* Records drawn from a dataset *
=== Begin Enclosure ===
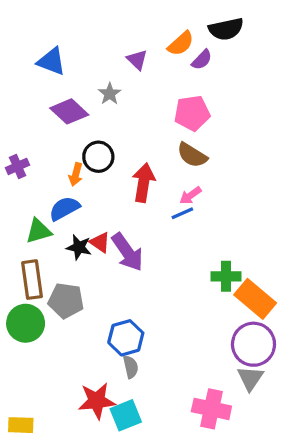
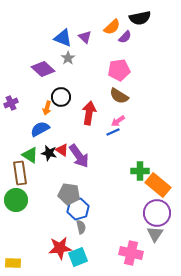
blue triangle: (51, 61) -> (63, 38), moved
green triangle: (39, 231) -> (30, 155), moved, turned 48
gray pentagon: (66, 301) -> (69, 194), moved

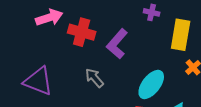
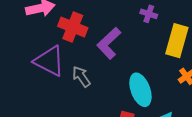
purple triangle: (38, 81) -> (49, 61), moved
cyan ellipse: (151, 84) -> (140, 90), turned -64

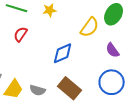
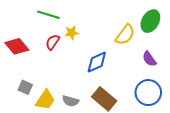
yellow star: (50, 10) -> (72, 33), moved

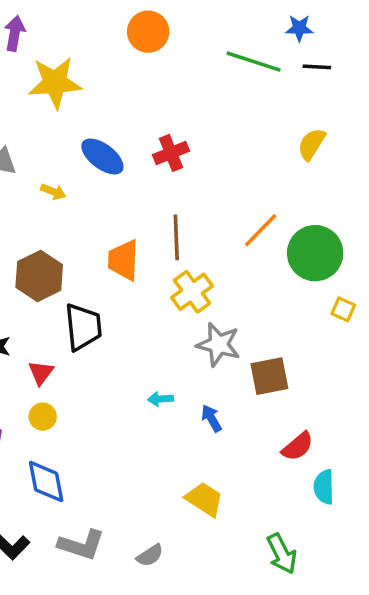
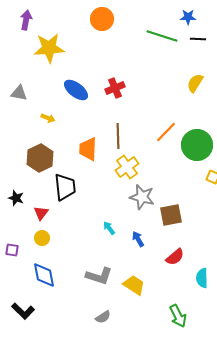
yellow arrow: (53, 192) -> (48, 118), moved
cyan arrow: (160, 399) -> (109, 228), turned 56
red semicircle: (298, 446) -> (175, 257), moved
gray L-shape: (81, 545) -> (99, 276), moved

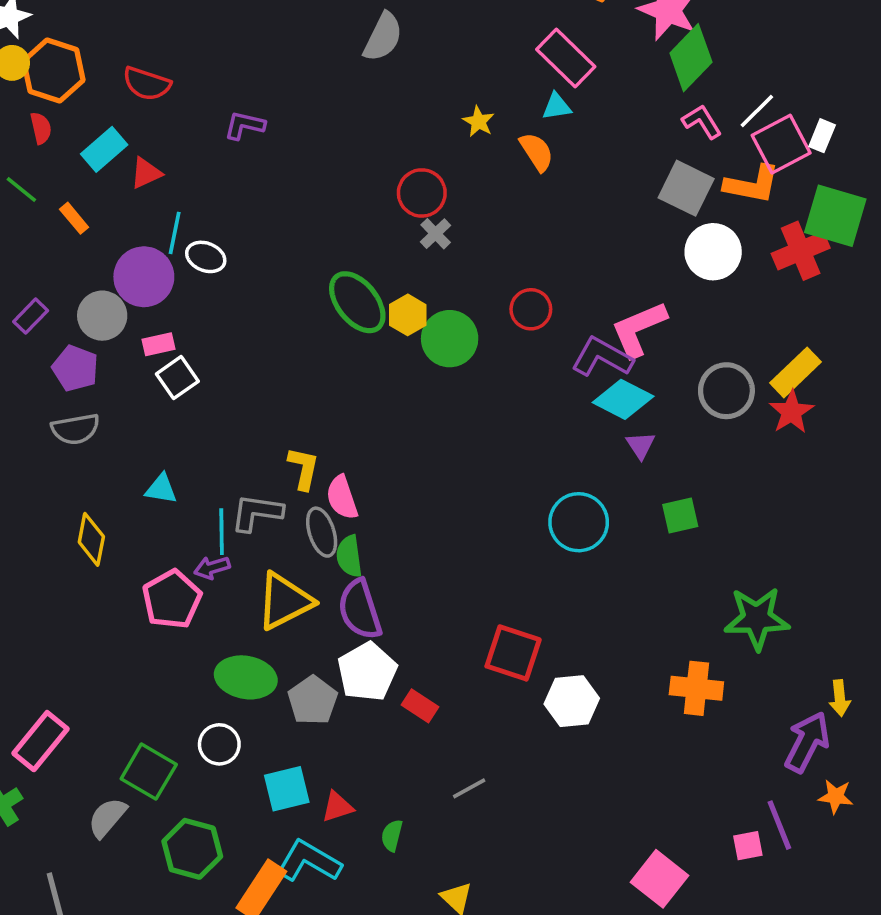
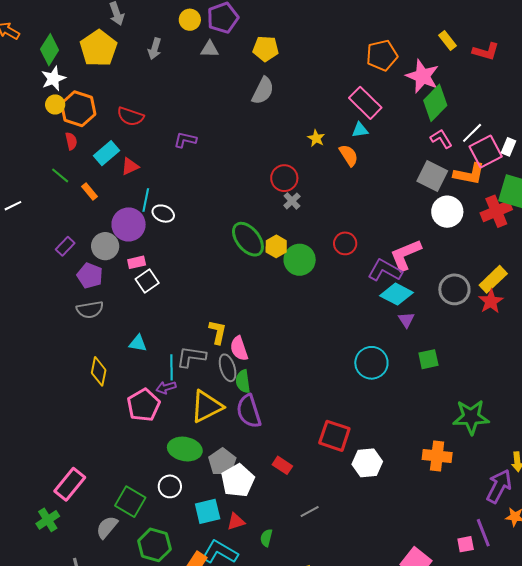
white pentagon: (367, 672) -> (238, 481), moved

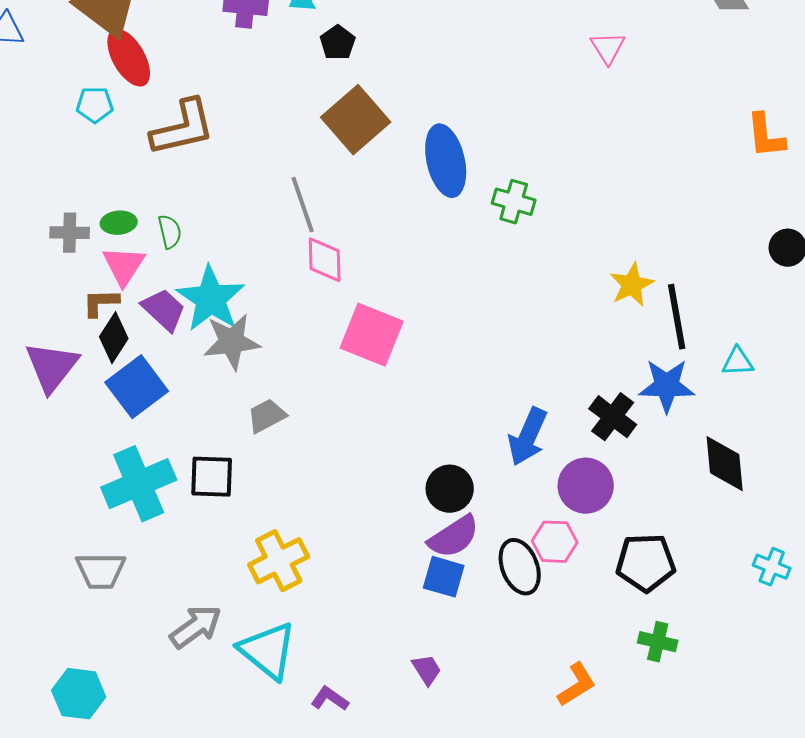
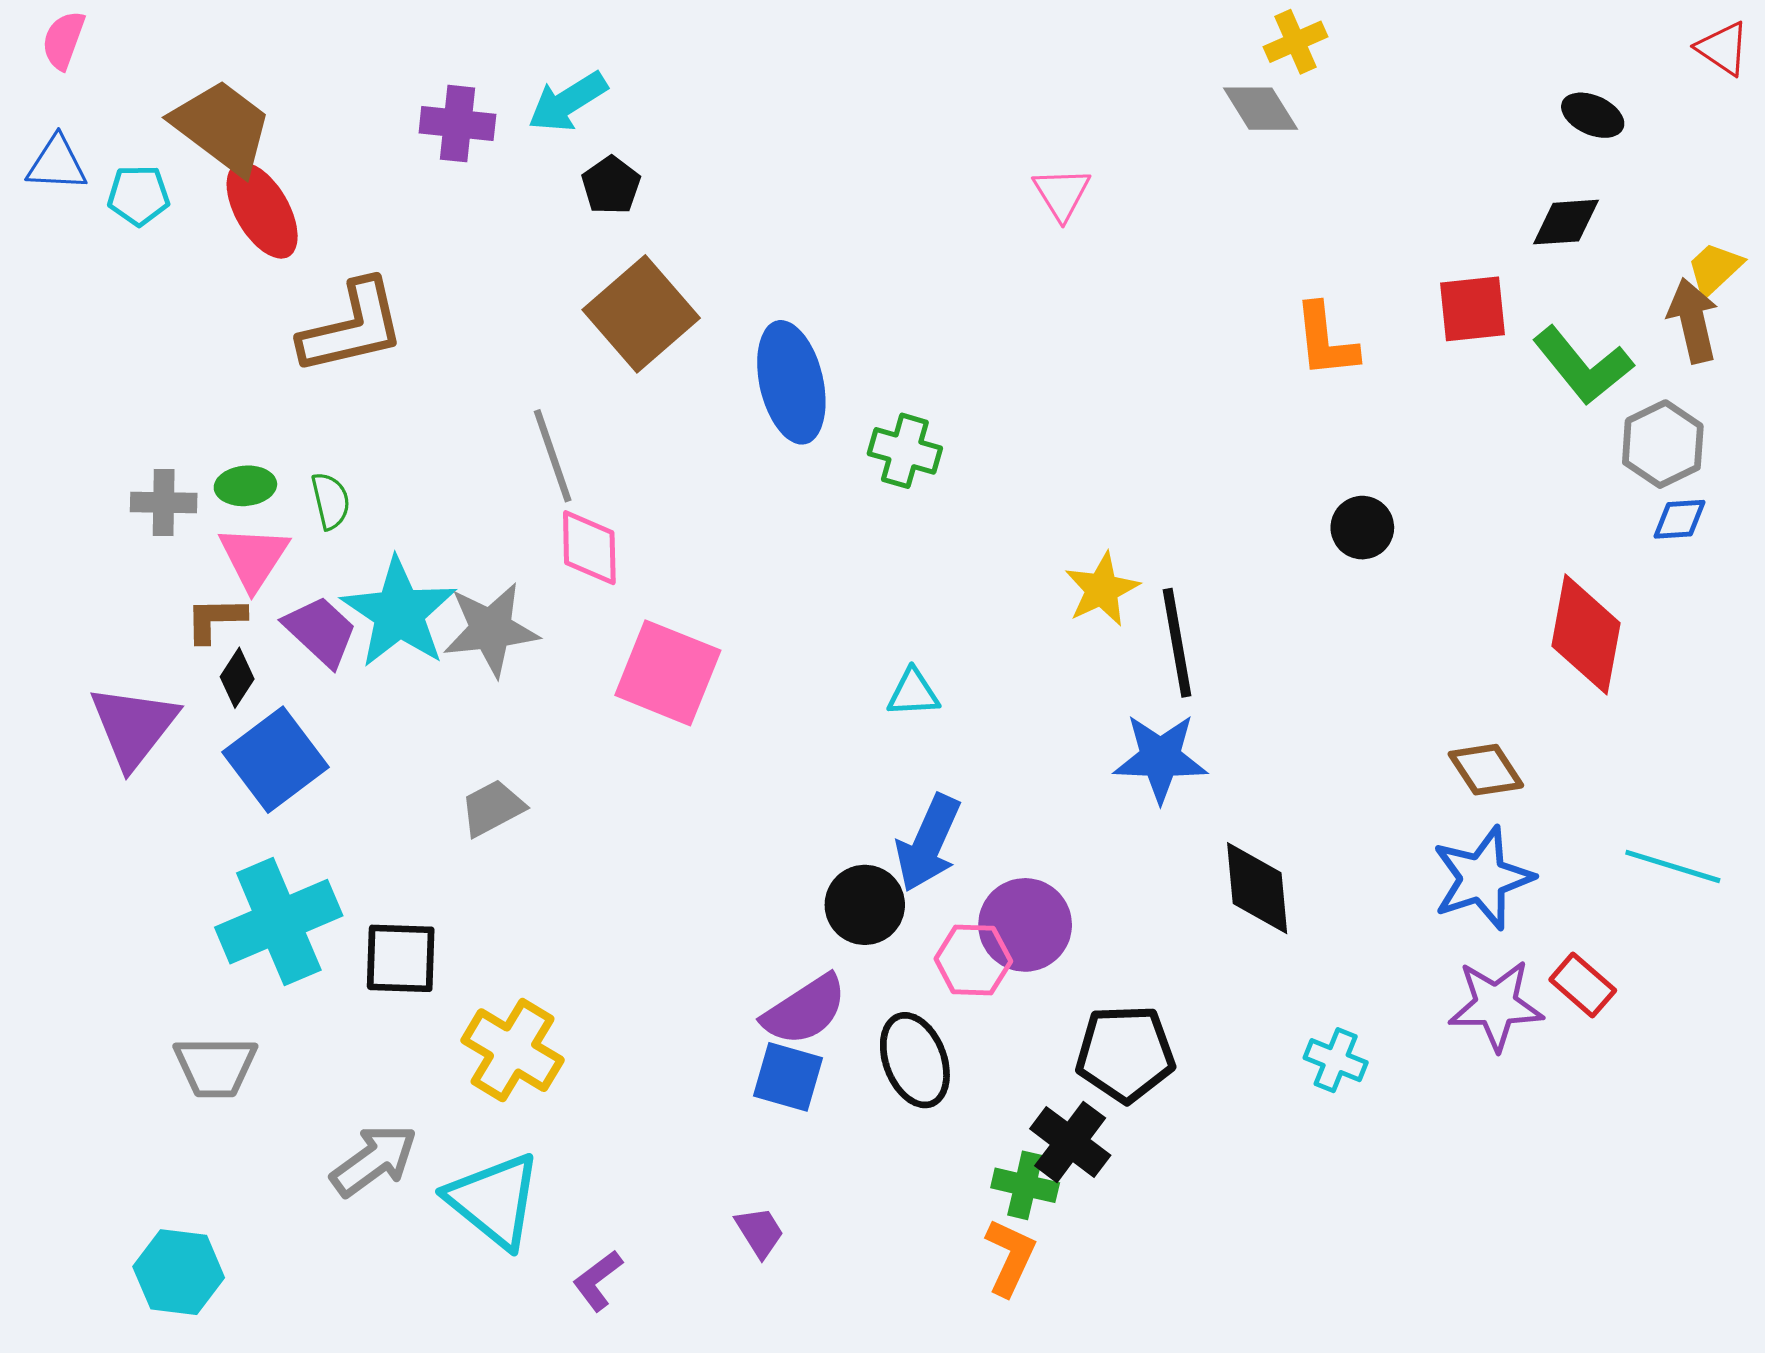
cyan pentagon: (95, 105) -> (139, 195), moved
black diamond: (114, 338) -> (237, 678), size x0.7
gray star: (232, 342) -> (491, 629), moved
cyan triangle: (738, 362) -> (913, 693), moved
black cross: (613, 417) -> (1070, 1142), moved
black square: (212, 477) -> (401, 958), moved
black circle: (450, 489) -> (865, 905), moved
pink hexagon: (555, 542) -> (973, 960), moved
yellow cross: (279, 561) -> (513, 1050), turned -32
green cross: (658, 642) -> (1025, 1185), moved
orange L-shape: (577, 685) -> (1010, 1257), turned -33
purple L-shape: (330, 699) -> (598, 1281), turned -72

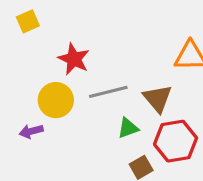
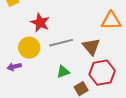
green triangle: (128, 128) -> (63, 72), moved

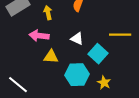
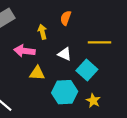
yellow arrow: (48, 13) -> (42, 32), moved
yellow line: (120, 35) -> (100, 42), moved

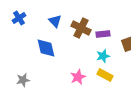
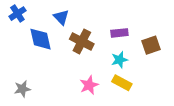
brown cross: (81, 28) -> (82, 41), moved
blue diamond: (46, 48) -> (41, 39), moved

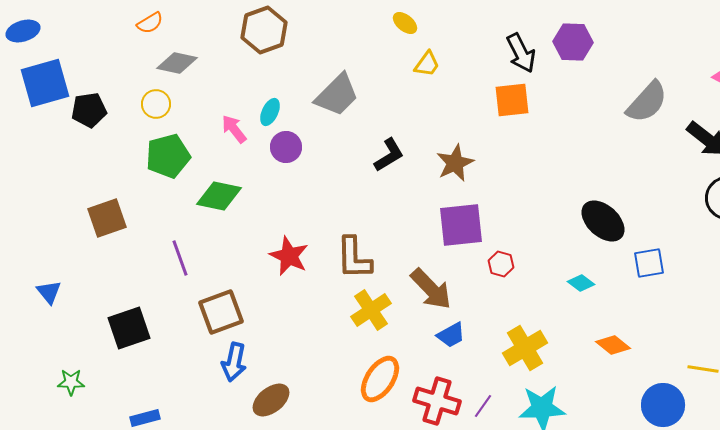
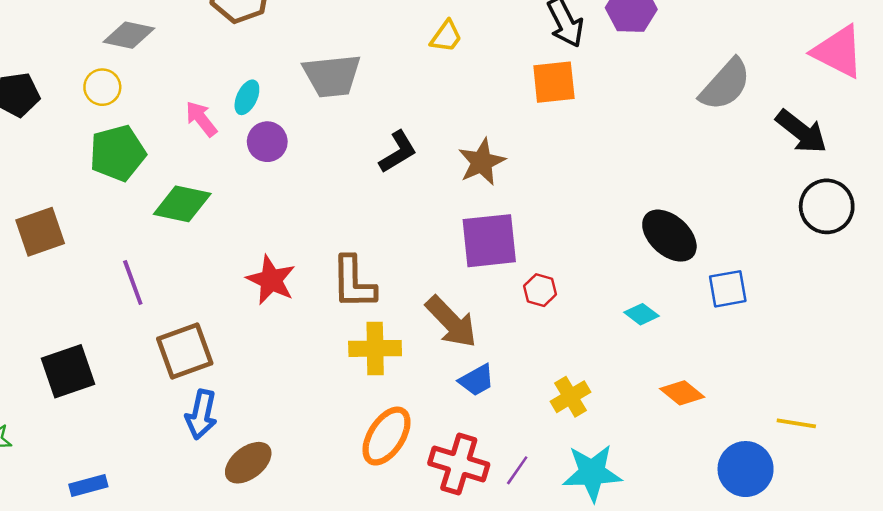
gray trapezoid: (337, 95) -> (332, 76), turned 39
yellow cross: (371, 310) -> (375, 348), turned 33
yellow cross: (525, 348) -> (570, 397), size x0.7

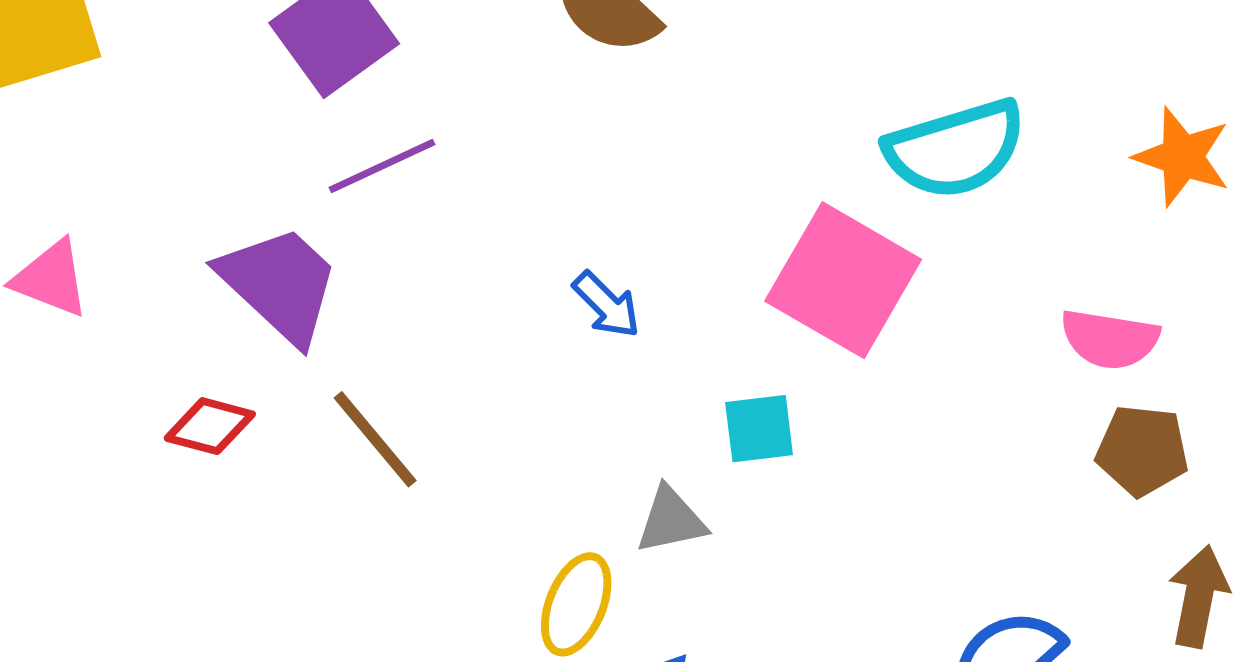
=== End Enclosure ===
* EXERCISE DESCRIPTION *
Leaving the pictures out, set down exactly the lines from the one with "yellow cross: (279, 561)" through the end of the records.

* EXPECTED ANSWER *
yellow cross: (279, 561) -> (513, 1050), turned -32
green cross: (658, 642) -> (1025, 1185), moved
orange L-shape: (577, 685) -> (1010, 1257), turned -33
purple L-shape: (330, 699) -> (598, 1281), turned -72

green triangle: (128, 128) -> (63, 72), moved

yellow arrow: (48, 13) -> (42, 32), moved
yellow line: (120, 35) -> (100, 42), moved

brown cross: (81, 28) -> (82, 41), moved
blue diamond: (46, 48) -> (41, 39), moved

gray trapezoid: (337, 95) -> (332, 76), turned 39
yellow cross: (371, 310) -> (375, 348), turned 33
yellow cross: (525, 348) -> (570, 397), size x0.7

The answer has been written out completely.